■ **Stored records**:

+++++

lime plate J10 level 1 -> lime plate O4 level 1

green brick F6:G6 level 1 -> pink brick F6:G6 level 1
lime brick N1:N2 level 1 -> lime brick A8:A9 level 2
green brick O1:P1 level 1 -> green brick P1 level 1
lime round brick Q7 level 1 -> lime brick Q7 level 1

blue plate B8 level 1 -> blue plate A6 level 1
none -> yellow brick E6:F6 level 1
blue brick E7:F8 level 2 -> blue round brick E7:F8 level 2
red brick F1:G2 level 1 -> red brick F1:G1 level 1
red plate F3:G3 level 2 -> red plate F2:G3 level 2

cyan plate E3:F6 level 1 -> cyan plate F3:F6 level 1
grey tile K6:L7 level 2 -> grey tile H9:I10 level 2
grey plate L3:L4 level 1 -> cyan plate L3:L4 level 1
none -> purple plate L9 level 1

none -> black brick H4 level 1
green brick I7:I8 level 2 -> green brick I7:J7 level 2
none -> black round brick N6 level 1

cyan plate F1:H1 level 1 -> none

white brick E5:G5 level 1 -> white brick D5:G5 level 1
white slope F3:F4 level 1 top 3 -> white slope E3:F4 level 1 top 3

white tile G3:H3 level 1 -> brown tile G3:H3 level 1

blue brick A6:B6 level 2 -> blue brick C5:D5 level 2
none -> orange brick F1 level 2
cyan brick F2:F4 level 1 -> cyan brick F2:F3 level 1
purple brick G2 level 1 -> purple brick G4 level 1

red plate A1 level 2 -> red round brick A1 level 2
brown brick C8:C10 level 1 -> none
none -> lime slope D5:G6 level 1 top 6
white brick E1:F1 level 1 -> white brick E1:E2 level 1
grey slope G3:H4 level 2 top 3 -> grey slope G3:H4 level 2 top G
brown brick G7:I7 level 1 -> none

+++++

■ **TASK ITEM**:
All of the data above should be reproduced verbatim.

■ **SOLUTION**:
lime plate J10 level 1 -> lime plate O4 level 1

green brick F6:G6 level 1 -> pink brick F6:G6 level 1
lime brick N1:N2 level 1 -> lime brick A8:A9 level 2
green brick O1:P1 level 1 -> green brick P1 level 1
lime round brick Q7 level 1 -> lime brick Q7 level 1

blue plate B8 level 1 -> blue plate A6 level 1
none -> yellow brick E6:F6 level 1
blue brick E7:F8 level 2 -> blue round brick E7:F8 level 2
red brick F1:G2 level 1 -> red brick F1:G1 level 1
red plate F3:G3 level 2 -> red plate F2:G3 level 2

cyan plate E3:F6 level 1 -> cyan plate F3:F6 level 1
grey tile K6:L7 level 2 -> grey tile H9:I10 level 2
grey plate L3:L4 level 1 -> cyan plate L3:L4 level 1
none -> purple plate L9 level 1

none -> black brick H4 level 1
green brick I7:I8 level 2 -> green brick I7:J7 level 2
none -> black round brick N6 level 1

cyan plate F1:H1 level 1 -> none

white brick E5:G5 level 1 -> white brick D5:G5 level 1
white slope F3:F4 level 1 top 3 -> white slope E3:F4 level 1 top 3

white tile G3:H3 level 1 -> brown tile G3:H3 level 1

blue brick A6:B6 level 2 -> blue brick C5:D5 level 2
none -> orange brick F1 level 2
cyan brick F2:F4 level 1 -> cyan brick F2:F3 level 1
purple brick G2 level 1 -> purple brick G4 level 1

red plate A1 level 2 -> red round brick A1 level 2
brown brick C8:C10 level 1 -> none
none -> lime slope D5:G6 level 1 top 6
white brick E1:F1 level 1 -> white brick E1:E2 level 1
grey slope G3:H4 level 2 top 3 -> grey slope G3:H4 level 2 top G
brown brick G7:I7 level 1 -> none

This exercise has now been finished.